* _Job item_: Return every line from the records below that has the word "moved".

= Beginning of Section =

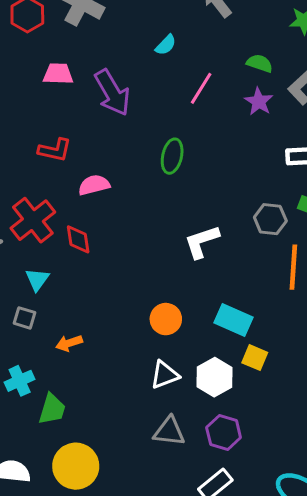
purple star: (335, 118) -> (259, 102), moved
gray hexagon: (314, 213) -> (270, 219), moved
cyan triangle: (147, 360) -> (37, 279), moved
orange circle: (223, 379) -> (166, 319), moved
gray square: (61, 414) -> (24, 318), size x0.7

= End of Section =

* _Solved exercise_:
purple star: (335, 118) -> (259, 102), moved
gray hexagon: (314, 213) -> (270, 219), moved
cyan triangle: (147, 360) -> (37, 279), moved
orange circle: (223, 379) -> (166, 319), moved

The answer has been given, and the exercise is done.